## Exercise brief:
Each line of the records below that contains "toothbrush" needs to be copied.
BEGIN Source material
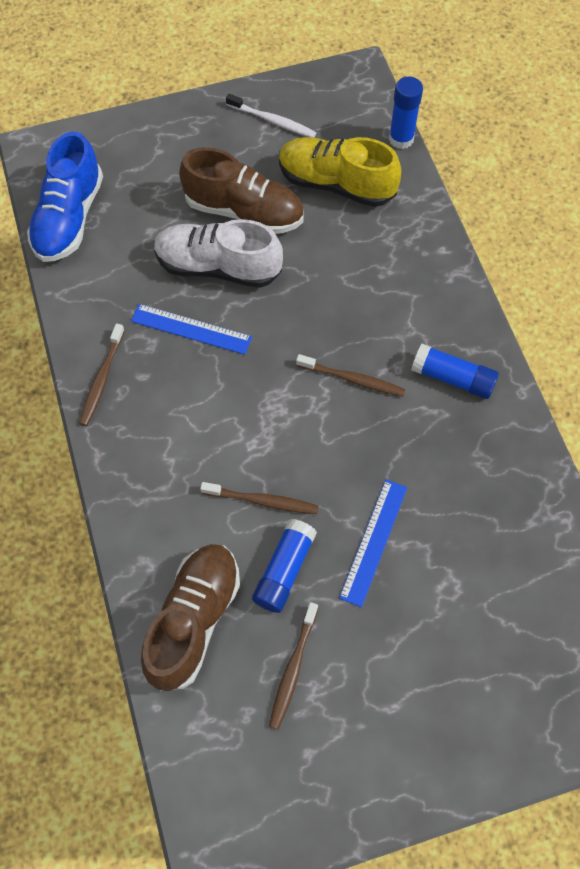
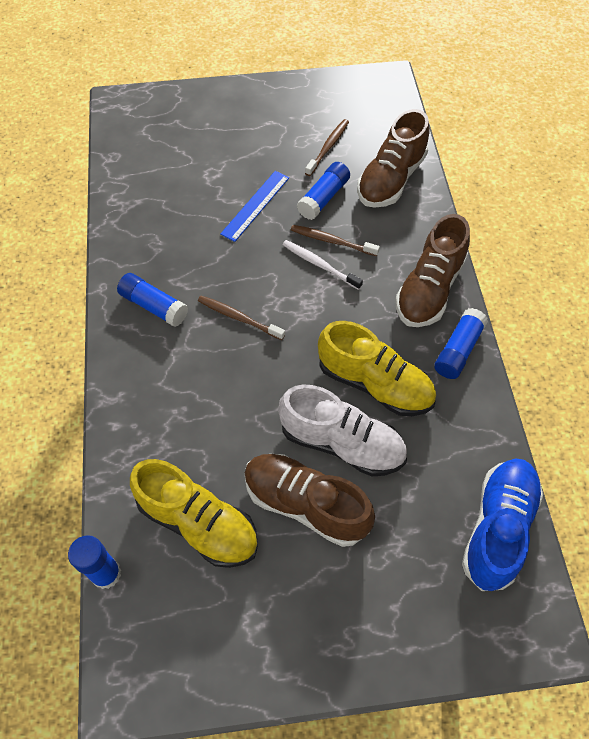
camera: 170 degrees left, 5 degrees down
(101, 380) = (458, 350): brown toothbrush -> blue glue stick
(135, 451) = (429, 289): none -> brown shoe
(191, 329) = (375, 383): blue ruler -> yellow shoe
(273, 121) = (250, 630): white toothbrush -> white toothbrush (319, 264)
END Source material
## Problem solution:
(101, 380) = (458, 350): brown toothbrush -> blue glue stick
(273, 121) = (250, 630): white toothbrush -> white toothbrush (319, 264)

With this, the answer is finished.